WORK INSTRUCTION.
Go through the lines below and retype each one exactly.

RECORDS TO USE.
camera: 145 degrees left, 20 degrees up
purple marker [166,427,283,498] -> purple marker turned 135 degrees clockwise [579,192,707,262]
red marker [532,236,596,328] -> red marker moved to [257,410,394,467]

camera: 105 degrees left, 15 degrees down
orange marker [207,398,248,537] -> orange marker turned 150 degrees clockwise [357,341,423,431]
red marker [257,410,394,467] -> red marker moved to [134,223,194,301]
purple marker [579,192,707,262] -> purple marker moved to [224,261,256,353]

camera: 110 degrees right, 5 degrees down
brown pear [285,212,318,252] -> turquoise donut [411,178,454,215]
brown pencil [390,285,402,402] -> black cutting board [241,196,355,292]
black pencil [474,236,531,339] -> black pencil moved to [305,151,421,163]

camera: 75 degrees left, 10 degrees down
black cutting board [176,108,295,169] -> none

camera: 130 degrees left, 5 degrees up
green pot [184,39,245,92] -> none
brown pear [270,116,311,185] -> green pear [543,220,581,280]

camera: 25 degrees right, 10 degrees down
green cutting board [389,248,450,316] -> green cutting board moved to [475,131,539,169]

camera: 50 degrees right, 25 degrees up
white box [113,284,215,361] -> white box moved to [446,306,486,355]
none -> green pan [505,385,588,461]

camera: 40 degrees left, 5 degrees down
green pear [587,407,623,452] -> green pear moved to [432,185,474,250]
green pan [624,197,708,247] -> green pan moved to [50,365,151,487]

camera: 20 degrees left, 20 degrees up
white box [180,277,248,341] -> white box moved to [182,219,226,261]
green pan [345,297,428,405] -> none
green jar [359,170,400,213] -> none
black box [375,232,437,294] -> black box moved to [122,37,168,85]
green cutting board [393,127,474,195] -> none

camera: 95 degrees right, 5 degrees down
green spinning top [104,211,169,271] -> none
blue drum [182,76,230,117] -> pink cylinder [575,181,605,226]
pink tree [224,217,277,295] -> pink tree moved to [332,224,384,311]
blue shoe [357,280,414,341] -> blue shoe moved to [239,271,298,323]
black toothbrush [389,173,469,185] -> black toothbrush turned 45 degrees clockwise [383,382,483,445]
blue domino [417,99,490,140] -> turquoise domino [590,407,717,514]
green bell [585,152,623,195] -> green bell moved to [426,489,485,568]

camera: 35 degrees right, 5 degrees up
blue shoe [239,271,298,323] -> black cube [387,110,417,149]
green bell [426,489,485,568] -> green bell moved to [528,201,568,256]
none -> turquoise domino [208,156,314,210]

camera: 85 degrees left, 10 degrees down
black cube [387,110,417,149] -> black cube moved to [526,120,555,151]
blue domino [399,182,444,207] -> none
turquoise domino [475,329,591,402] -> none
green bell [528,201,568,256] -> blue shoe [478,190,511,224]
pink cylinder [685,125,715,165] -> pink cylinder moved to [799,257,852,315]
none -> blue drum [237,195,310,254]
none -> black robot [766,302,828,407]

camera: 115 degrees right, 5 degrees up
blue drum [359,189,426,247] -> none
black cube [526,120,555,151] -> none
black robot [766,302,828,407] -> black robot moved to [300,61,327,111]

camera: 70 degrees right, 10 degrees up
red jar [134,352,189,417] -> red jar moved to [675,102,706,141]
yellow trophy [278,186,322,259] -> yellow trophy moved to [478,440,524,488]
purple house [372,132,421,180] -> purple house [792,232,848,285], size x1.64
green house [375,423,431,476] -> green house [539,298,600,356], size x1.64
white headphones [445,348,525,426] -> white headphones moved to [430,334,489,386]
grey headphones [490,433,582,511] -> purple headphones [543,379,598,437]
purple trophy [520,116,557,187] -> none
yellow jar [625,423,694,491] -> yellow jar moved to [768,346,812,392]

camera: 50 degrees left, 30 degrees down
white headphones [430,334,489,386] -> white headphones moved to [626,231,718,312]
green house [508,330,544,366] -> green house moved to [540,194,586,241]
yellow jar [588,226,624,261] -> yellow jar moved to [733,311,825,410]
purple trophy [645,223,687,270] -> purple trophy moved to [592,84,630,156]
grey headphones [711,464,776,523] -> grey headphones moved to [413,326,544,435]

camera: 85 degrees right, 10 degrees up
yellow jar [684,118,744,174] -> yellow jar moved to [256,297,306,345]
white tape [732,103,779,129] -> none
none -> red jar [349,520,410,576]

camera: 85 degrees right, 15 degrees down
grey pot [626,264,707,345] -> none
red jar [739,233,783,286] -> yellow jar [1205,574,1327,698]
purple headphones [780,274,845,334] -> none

TASK ANSWER.
camera: 145 degrees left, 20 degrees up
purple marker [166,427,283,498] -> purple marker turned 135 degrees clockwise [579,192,707,262]
red marker [532,236,596,328] -> red marker moved to [257,410,394,467]

camera: 105 degrees left, 15 degrees down
orange marker [207,398,248,537] -> orange marker turned 150 degrees clockwise [357,341,423,431]
red marker [257,410,394,467] -> red marker moved to [134,223,194,301]
purple marker [579,192,707,262] -> purple marker moved to [224,261,256,353]

camera: 110 degrees right, 5 degrees down
brown pear [285,212,318,252] -> turquoise donut [411,178,454,215]
brown pencil [390,285,402,402] -> black cutting board [241,196,355,292]
black pencil [474,236,531,339] -> black pencil moved to [305,151,421,163]

camera: 75 degrees left, 10 degrees down
black cutting board [176,108,295,169] -> none

camera: 130 degrees left, 5 degrees up
green pot [184,39,245,92] -> none
brown pear [270,116,311,185] -> green pear [543,220,581,280]

camera: 25 degrees right, 10 degrees down
green cutting board [389,248,450,316] -> green cutting board moved to [475,131,539,169]

camera: 50 degrees right, 25 degrees up
white box [113,284,215,361] -> white box moved to [446,306,486,355]
none -> green pan [505,385,588,461]

camera: 40 degrees left, 5 degrees down
green pear [587,407,623,452] -> green pear moved to [432,185,474,250]
green pan [624,197,708,247] -> green pan moved to [50,365,151,487]

camera: 20 degrees left, 20 degrees up
white box [180,277,248,341] -> white box moved to [182,219,226,261]
green pan [345,297,428,405] -> none
green jar [359,170,400,213] -> none
black box [375,232,437,294] -> black box moved to [122,37,168,85]
green cutting board [393,127,474,195] -> none

camera: 95 degrees right, 5 degrees down
green spinning top [104,211,169,271] -> none
blue drum [182,76,230,117] -> pink cylinder [575,181,605,226]
pink tree [224,217,277,295] -> pink tree moved to [332,224,384,311]
blue shoe [357,280,414,341] -> blue shoe moved to [239,271,298,323]
black toothbrush [389,173,469,185] -> black toothbrush turned 45 degrees clockwise [383,382,483,445]
blue domino [417,99,490,140] -> turquoise domino [590,407,717,514]
green bell [585,152,623,195] -> green bell moved to [426,489,485,568]

camera: 35 degrees right, 5 degrees up
blue shoe [239,271,298,323] -> black cube [387,110,417,149]
green bell [426,489,485,568] -> green bell moved to [528,201,568,256]
none -> turquoise domino [208,156,314,210]

camera: 85 degrees left, 10 degrees down
black cube [387,110,417,149] -> black cube moved to [526,120,555,151]
blue domino [399,182,444,207] -> none
turquoise domino [475,329,591,402] -> none
green bell [528,201,568,256] -> blue shoe [478,190,511,224]
pink cylinder [685,125,715,165] -> pink cylinder moved to [799,257,852,315]
none -> blue drum [237,195,310,254]
none -> black robot [766,302,828,407]

camera: 115 degrees right, 5 degrees up
blue drum [359,189,426,247] -> none
black cube [526,120,555,151] -> none
black robot [766,302,828,407] -> black robot moved to [300,61,327,111]

camera: 70 degrees right, 10 degrees up
red jar [134,352,189,417] -> red jar moved to [675,102,706,141]
yellow trophy [278,186,322,259] -> yellow trophy moved to [478,440,524,488]
purple house [372,132,421,180] -> purple house [792,232,848,285], size x1.64
green house [375,423,431,476] -> green house [539,298,600,356], size x1.64
white headphones [445,348,525,426] -> white headphones moved to [430,334,489,386]
grey headphones [490,433,582,511] -> purple headphones [543,379,598,437]
purple trophy [520,116,557,187] -> none
yellow jar [625,423,694,491] -> yellow jar moved to [768,346,812,392]

camera: 50 degrees left, 30 degrees down
white headphones [430,334,489,386] -> white headphones moved to [626,231,718,312]
green house [508,330,544,366] -> green house moved to [540,194,586,241]
yellow jar [588,226,624,261] -> yellow jar moved to [733,311,825,410]
purple trophy [645,223,687,270] -> purple trophy moved to [592,84,630,156]
grey headphones [711,464,776,523] -> grey headphones moved to [413,326,544,435]

camera: 85 degrees right, 10 degrees up
yellow jar [684,118,744,174] -> yellow jar moved to [256,297,306,345]
white tape [732,103,779,129] -> none
none -> red jar [349,520,410,576]

camera: 85 degrees right, 15 degrees down
grey pot [626,264,707,345] -> none
red jar [739,233,783,286] -> yellow jar [1205,574,1327,698]
purple headphones [780,274,845,334] -> none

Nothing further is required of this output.